** Opening Supplied records block **

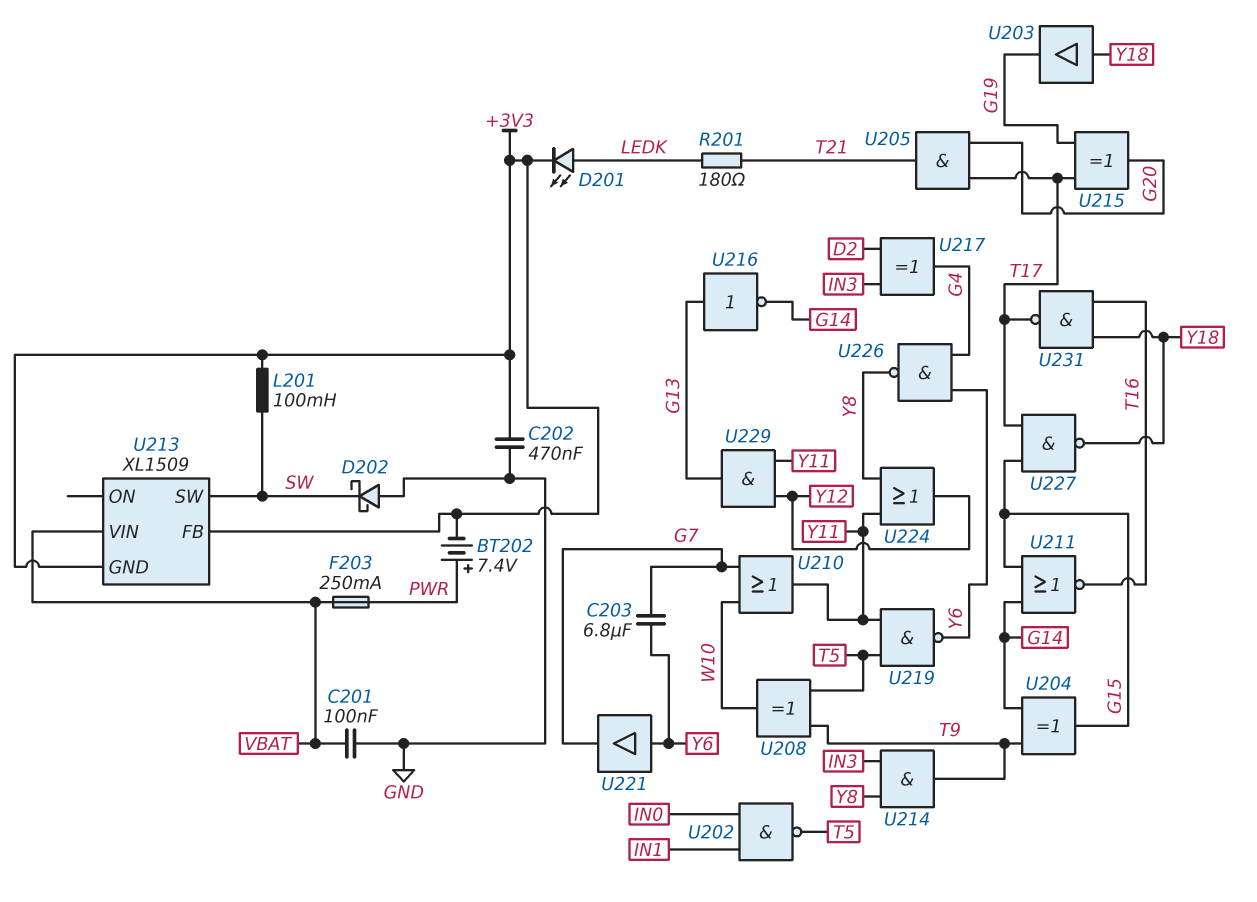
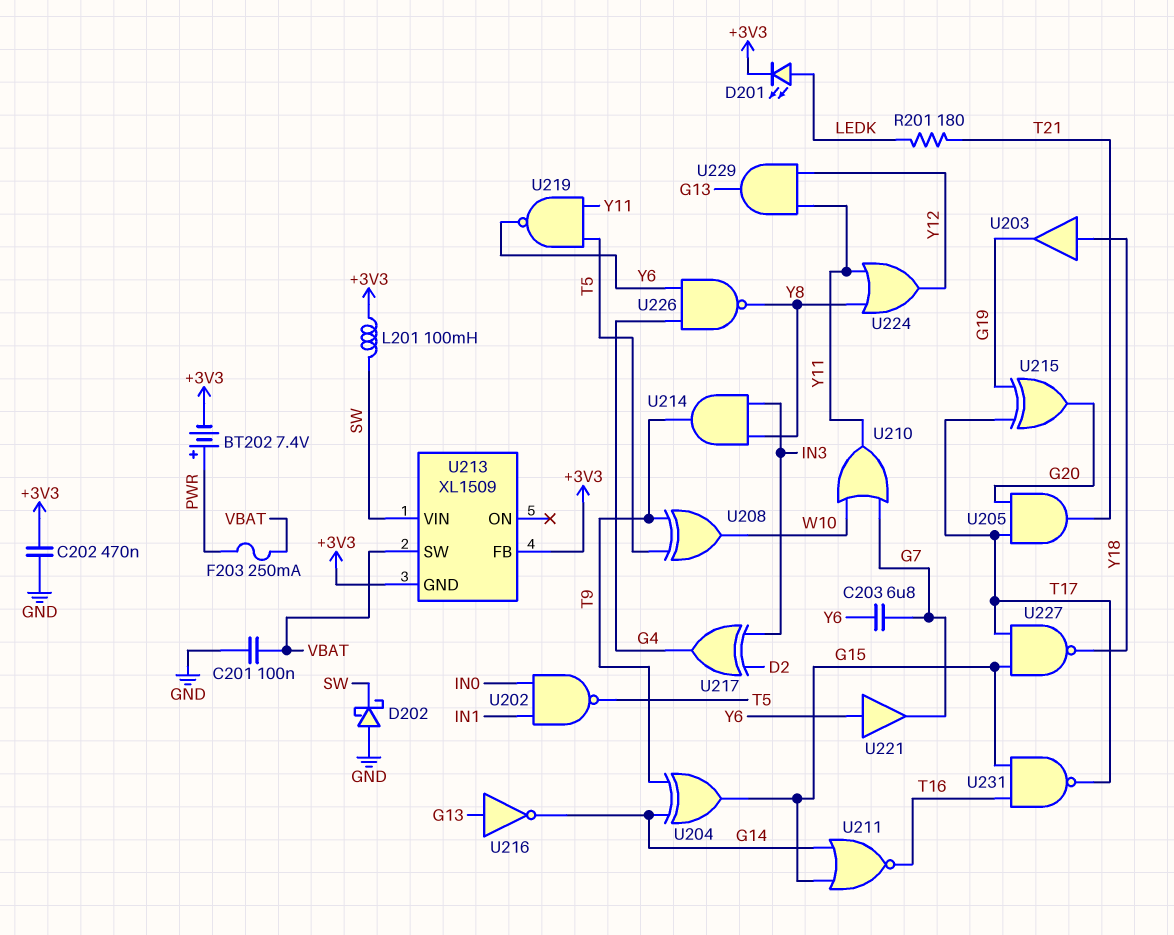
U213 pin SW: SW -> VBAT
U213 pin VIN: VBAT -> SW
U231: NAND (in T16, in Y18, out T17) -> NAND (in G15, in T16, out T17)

** Closing Supplied records block **
** Opening Supplied records block **

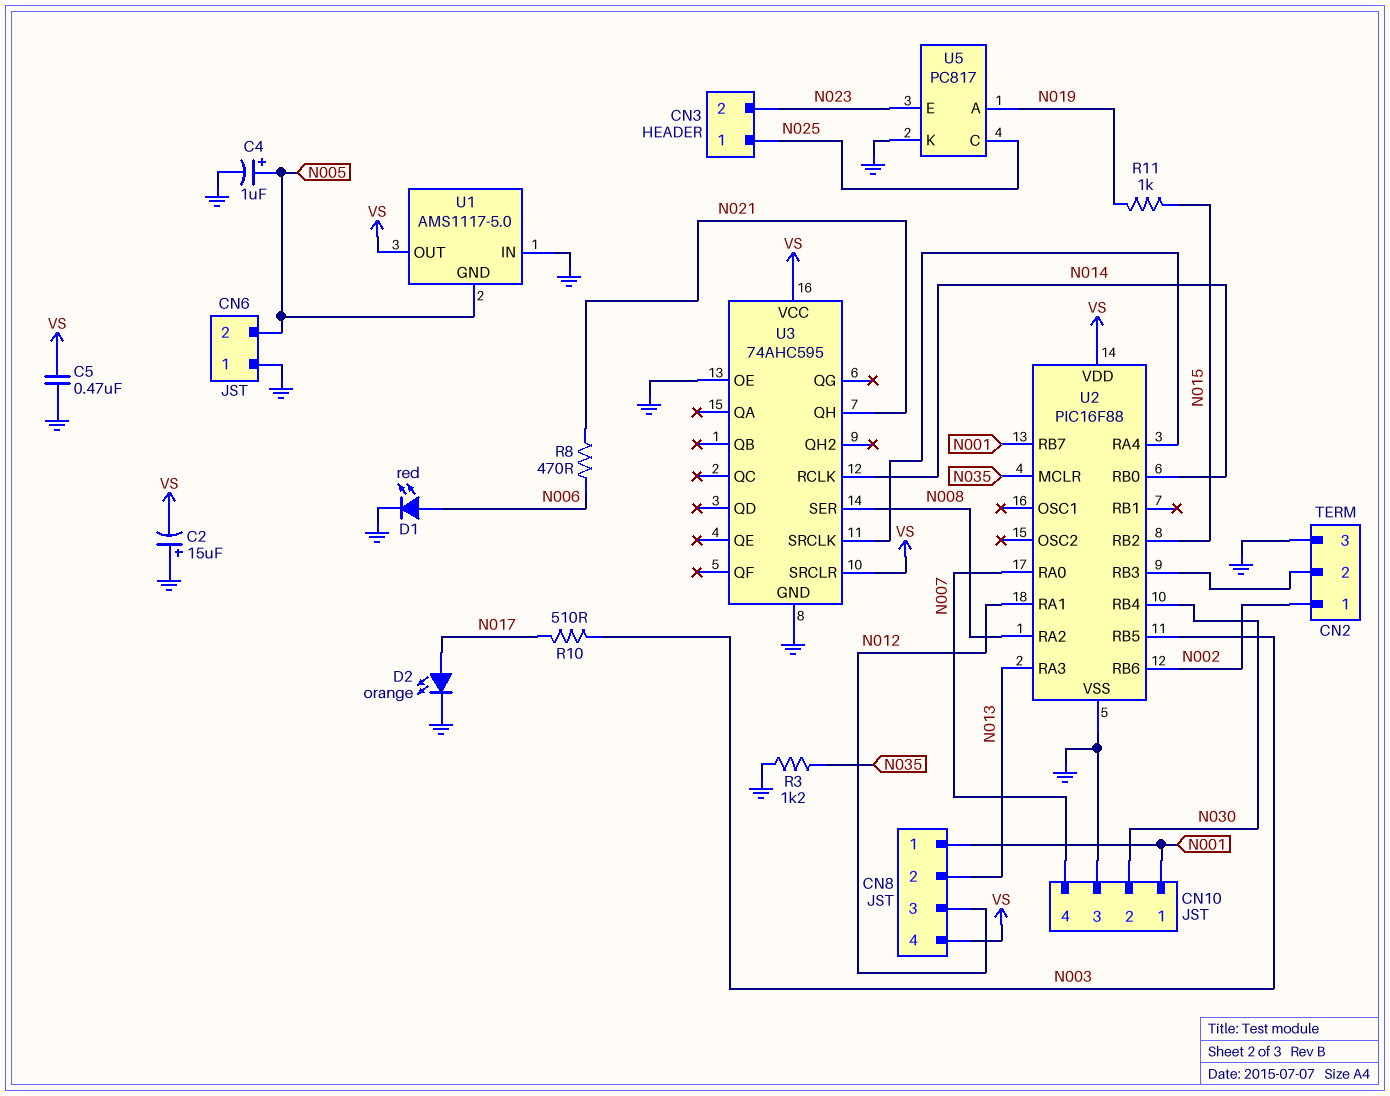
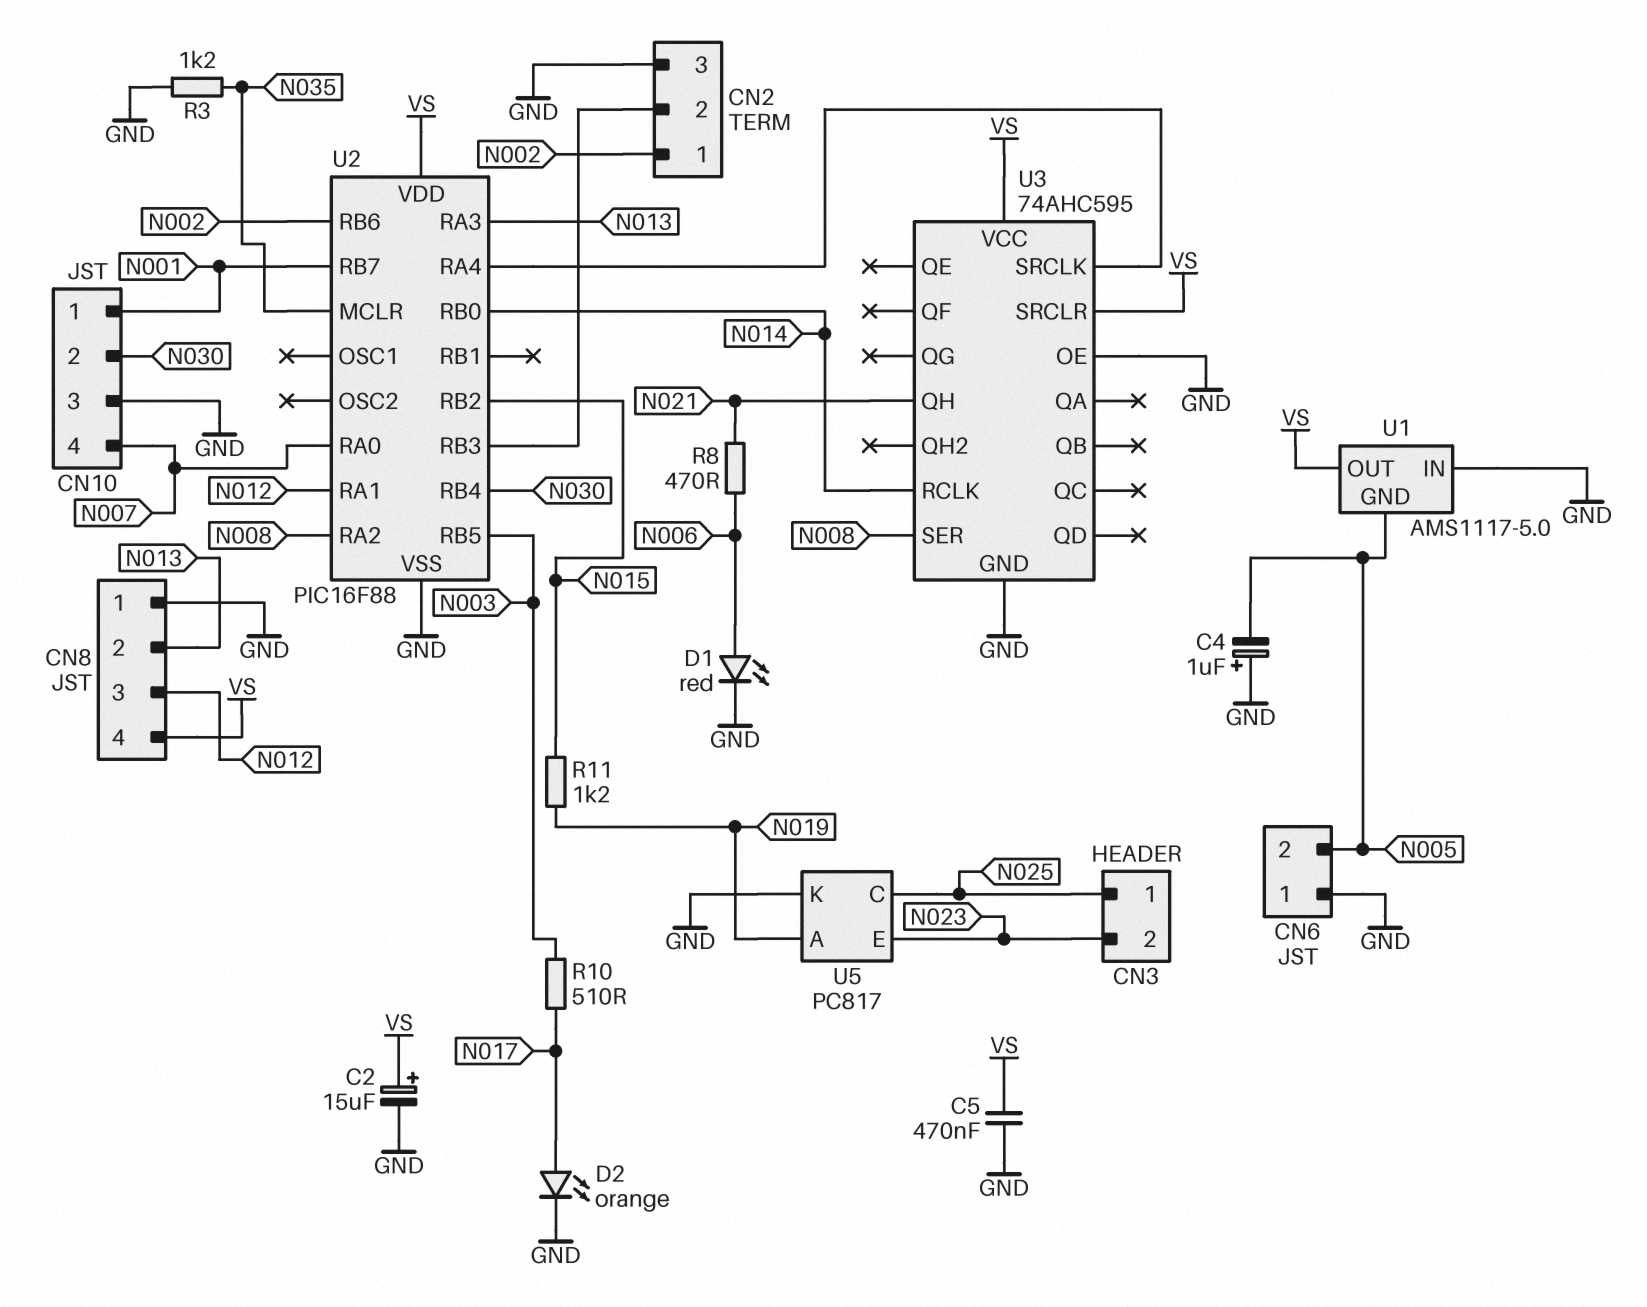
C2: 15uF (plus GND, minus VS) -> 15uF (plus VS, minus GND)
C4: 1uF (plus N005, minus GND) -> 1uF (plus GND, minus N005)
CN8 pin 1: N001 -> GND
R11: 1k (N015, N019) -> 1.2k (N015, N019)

** Closing Supplied records block **

**Work instructions:**
Count, and answer with the number only: how many lines of the data include the string "VBAT"?

**Exercise output:**
2